What you have to do: Give back the full listing, character for character, with no pictures.

Given information:
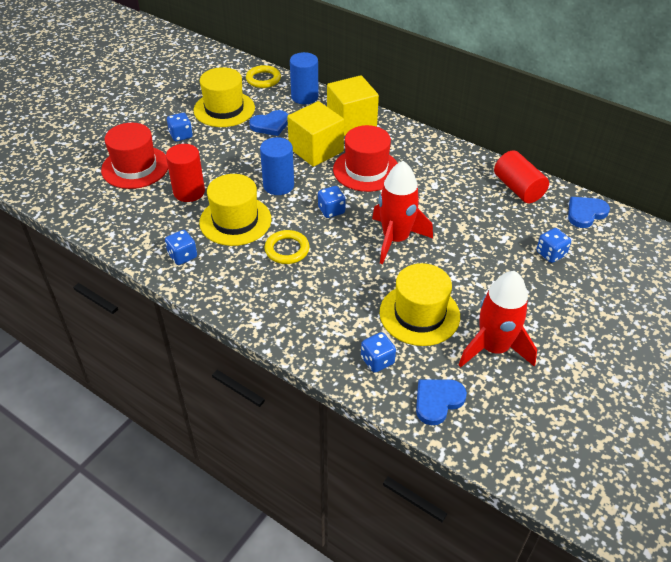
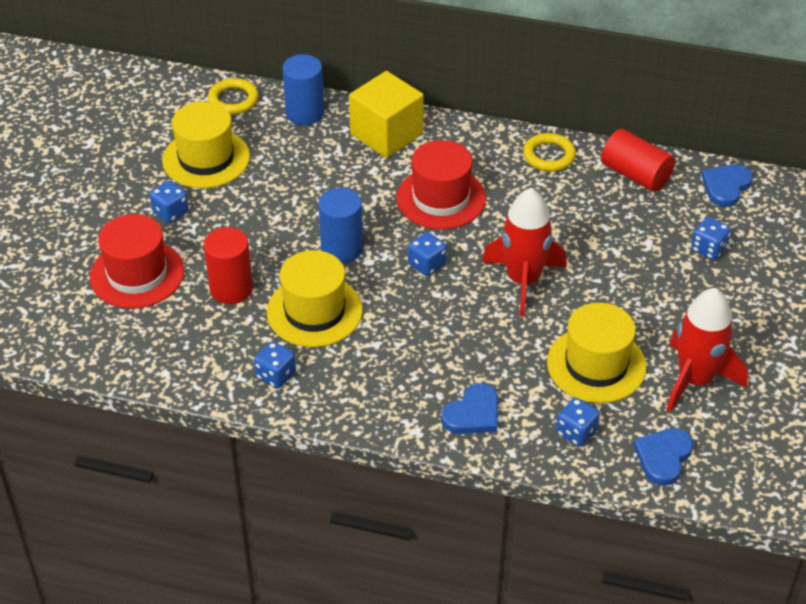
camera: 20 degrees left, 0 degrees up
(270, 125) = (282, 166): blue heart -> blue heart (473, 413)
(287, 250) = (400, 330): yellow ring -> yellow ring (549, 156)
(316, 150) = (362, 187): yellow cube -> none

Exercise result:
camera: 20 degrees left, 0 degrees up
(270, 125) = (282, 166): blue heart -> blue heart (473, 413)
(287, 250) = (400, 330): yellow ring -> yellow ring (549, 156)
(316, 150) = (362, 187): yellow cube -> none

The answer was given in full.